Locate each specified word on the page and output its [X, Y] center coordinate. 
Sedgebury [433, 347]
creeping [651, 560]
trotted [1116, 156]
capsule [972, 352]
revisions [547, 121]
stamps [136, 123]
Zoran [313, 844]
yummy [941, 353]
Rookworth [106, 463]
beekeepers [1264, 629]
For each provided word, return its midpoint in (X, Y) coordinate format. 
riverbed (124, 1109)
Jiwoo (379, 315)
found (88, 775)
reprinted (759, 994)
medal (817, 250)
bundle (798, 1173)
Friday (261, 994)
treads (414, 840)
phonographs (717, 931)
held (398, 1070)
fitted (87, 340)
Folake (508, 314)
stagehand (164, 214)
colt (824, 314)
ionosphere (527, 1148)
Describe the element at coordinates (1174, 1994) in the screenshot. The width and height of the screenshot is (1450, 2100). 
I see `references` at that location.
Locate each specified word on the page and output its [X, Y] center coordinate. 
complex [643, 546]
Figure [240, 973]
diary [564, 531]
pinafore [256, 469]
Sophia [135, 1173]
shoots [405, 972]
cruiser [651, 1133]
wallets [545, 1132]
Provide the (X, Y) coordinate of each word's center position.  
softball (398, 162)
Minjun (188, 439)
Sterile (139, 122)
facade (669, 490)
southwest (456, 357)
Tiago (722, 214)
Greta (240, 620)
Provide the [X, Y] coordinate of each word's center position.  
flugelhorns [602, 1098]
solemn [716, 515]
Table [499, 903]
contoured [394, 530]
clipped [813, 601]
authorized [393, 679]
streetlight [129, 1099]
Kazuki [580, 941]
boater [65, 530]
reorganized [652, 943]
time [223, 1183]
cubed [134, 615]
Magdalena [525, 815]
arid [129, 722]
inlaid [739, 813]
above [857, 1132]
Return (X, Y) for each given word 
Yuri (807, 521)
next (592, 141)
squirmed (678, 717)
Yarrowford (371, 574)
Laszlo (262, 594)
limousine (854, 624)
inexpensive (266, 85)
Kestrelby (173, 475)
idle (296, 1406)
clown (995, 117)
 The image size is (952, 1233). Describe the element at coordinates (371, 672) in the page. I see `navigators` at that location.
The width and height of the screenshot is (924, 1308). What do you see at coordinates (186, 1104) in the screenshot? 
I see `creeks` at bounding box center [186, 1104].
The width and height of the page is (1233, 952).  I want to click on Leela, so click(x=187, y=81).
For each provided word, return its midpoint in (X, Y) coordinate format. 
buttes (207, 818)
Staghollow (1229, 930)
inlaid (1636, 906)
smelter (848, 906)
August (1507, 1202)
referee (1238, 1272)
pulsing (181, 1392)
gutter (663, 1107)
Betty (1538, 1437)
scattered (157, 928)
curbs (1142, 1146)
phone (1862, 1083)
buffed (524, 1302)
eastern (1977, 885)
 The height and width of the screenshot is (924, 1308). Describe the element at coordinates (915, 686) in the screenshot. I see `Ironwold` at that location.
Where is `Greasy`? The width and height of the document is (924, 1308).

□ □ □ □ □ □ □

◆ What the exercise asks ◆
Rewrite the lines starting with the line that contains "held (398, 1070)" and going on through the line that contains "wallets [545, 1132]", putting "listed" in place of "specified" and leaving everything else unchanged.

◆ Exercise answer ◆
held (398, 1070)
fitted (87, 340)
Folake (508, 314)
stagehand (164, 214)
colt (824, 314)
ionosphere (527, 1148)
Describe the element at coordinates (1174, 1994) in the screenshot. The width and height of the screenshot is (1450, 2100). 
I see `references` at that location.
Locate each listed word on the page and output its [X, Y] center coordinate. 
complex [643, 546]
Figure [240, 973]
diary [564, 531]
pinafore [256, 469]
Sophia [135, 1173]
shoots [405, 972]
cruiser [651, 1133]
wallets [545, 1132]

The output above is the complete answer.